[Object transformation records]

-- Opening Marker --

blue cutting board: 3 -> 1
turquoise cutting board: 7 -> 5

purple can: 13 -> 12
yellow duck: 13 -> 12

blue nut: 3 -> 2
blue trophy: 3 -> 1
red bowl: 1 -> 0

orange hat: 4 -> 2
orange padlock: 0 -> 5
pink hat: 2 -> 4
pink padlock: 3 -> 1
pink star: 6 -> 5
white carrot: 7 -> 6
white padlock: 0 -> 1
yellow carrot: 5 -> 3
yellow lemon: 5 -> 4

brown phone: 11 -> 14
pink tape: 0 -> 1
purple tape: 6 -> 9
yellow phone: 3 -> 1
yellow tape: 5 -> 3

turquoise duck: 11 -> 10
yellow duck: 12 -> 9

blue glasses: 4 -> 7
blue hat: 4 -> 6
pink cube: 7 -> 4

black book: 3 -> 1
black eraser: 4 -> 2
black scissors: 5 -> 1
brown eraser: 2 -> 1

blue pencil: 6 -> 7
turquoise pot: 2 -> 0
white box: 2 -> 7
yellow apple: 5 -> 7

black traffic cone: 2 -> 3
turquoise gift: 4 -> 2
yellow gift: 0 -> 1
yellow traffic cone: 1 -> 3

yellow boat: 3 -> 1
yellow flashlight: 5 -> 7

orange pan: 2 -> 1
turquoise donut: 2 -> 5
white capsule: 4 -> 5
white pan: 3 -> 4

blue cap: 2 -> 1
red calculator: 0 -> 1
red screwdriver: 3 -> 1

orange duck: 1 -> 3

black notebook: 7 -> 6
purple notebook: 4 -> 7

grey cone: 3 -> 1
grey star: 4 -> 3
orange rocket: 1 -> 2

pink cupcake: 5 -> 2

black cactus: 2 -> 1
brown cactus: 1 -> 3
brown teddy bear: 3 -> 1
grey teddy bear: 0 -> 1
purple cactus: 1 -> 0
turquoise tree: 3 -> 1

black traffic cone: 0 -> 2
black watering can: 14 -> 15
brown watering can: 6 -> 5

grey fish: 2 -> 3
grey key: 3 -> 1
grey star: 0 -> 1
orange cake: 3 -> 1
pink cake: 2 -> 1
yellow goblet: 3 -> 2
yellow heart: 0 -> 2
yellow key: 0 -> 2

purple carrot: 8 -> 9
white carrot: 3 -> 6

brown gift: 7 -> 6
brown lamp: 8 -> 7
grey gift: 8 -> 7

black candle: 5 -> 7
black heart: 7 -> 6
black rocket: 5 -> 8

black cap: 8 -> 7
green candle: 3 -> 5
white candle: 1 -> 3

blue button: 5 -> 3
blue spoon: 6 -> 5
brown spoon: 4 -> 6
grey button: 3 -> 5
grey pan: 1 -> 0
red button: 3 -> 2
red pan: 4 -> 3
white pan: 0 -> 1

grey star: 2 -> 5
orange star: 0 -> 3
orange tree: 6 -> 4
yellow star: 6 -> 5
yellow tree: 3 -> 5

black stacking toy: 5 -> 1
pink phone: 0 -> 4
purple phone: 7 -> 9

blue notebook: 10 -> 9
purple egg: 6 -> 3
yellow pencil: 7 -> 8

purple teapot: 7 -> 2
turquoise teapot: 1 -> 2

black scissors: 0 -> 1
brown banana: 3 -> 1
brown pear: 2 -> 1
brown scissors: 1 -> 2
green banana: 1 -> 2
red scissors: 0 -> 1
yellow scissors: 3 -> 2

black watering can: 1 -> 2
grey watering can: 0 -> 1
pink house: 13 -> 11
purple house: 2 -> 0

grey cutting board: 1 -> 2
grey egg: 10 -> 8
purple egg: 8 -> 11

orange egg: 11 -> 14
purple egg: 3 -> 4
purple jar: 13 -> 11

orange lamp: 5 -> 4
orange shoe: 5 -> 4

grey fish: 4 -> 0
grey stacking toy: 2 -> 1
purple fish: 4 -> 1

-- Closing Marker --

- _What you need to do_
Nothing in the entries may be left out; each line is to be output exactly.

- _Exercise solution_
blue cutting board: 3 -> 1
turquoise cutting board: 7 -> 5

purple can: 13 -> 12
yellow duck: 13 -> 12

blue nut: 3 -> 2
blue trophy: 3 -> 1
red bowl: 1 -> 0

orange hat: 4 -> 2
orange padlock: 0 -> 5
pink hat: 2 -> 4
pink padlock: 3 -> 1
pink star: 6 -> 5
white carrot: 7 -> 6
white padlock: 0 -> 1
yellow carrot: 5 -> 3
yellow lemon: 5 -> 4

brown phone: 11 -> 14
pink tape: 0 -> 1
purple tape: 6 -> 9
yellow phone: 3 -> 1
yellow tape: 5 -> 3

turquoise duck: 11 -> 10
yellow duck: 12 -> 9

blue glasses: 4 -> 7
blue hat: 4 -> 6
pink cube: 7 -> 4

black book: 3 -> 1
black eraser: 4 -> 2
black scissors: 5 -> 1
brown eraser: 2 -> 1

blue pencil: 6 -> 7
turquoise pot: 2 -> 0
white box: 2 -> 7
yellow apple: 5 -> 7

black traffic cone: 2 -> 3
turquoise gift: 4 -> 2
yellow gift: 0 -> 1
yellow traffic cone: 1 -> 3

yellow boat: 3 -> 1
yellow flashlight: 5 -> 7

orange pan: 2 -> 1
turquoise donut: 2 -> 5
white capsule: 4 -> 5
white pan: 3 -> 4

blue cap: 2 -> 1
red calculator: 0 -> 1
red screwdriver: 3 -> 1

orange duck: 1 -> 3

black notebook: 7 -> 6
purple notebook: 4 -> 7

grey cone: 3 -> 1
grey star: 4 -> 3
orange rocket: 1 -> 2

pink cupcake: 5 -> 2

black cactus: 2 -> 1
brown cactus: 1 -> 3
brown teddy bear: 3 -> 1
grey teddy bear: 0 -> 1
purple cactus: 1 -> 0
turquoise tree: 3 -> 1

black traffic cone: 0 -> 2
black watering can: 14 -> 15
brown watering can: 6 -> 5

grey fish: 2 -> 3
grey key: 3 -> 1
grey star: 0 -> 1
orange cake: 3 -> 1
pink cake: 2 -> 1
yellow goblet: 3 -> 2
yellow heart: 0 -> 2
yellow key: 0 -> 2

purple carrot: 8 -> 9
white carrot: 3 -> 6

brown gift: 7 -> 6
brown lamp: 8 -> 7
grey gift: 8 -> 7

black candle: 5 -> 7
black heart: 7 -> 6
black rocket: 5 -> 8

black cap: 8 -> 7
green candle: 3 -> 5
white candle: 1 -> 3

blue button: 5 -> 3
blue spoon: 6 -> 5
brown spoon: 4 -> 6
grey button: 3 -> 5
grey pan: 1 -> 0
red button: 3 -> 2
red pan: 4 -> 3
white pan: 0 -> 1

grey star: 2 -> 5
orange star: 0 -> 3
orange tree: 6 -> 4
yellow star: 6 -> 5
yellow tree: 3 -> 5

black stacking toy: 5 -> 1
pink phone: 0 -> 4
purple phone: 7 -> 9

blue notebook: 10 -> 9
purple egg: 6 -> 3
yellow pencil: 7 -> 8

purple teapot: 7 -> 2
turquoise teapot: 1 -> 2

black scissors: 0 -> 1
brown banana: 3 -> 1
brown pear: 2 -> 1
brown scissors: 1 -> 2
green banana: 1 -> 2
red scissors: 0 -> 1
yellow scissors: 3 -> 2

black watering can: 1 -> 2
grey watering can: 0 -> 1
pink house: 13 -> 11
purple house: 2 -> 0

grey cutting board: 1 -> 2
grey egg: 10 -> 8
purple egg: 8 -> 11

orange egg: 11 -> 14
purple egg: 3 -> 4
purple jar: 13 -> 11

orange lamp: 5 -> 4
orange shoe: 5 -> 4

grey fish: 4 -> 0
grey stacking toy: 2 -> 1
purple fish: 4 -> 1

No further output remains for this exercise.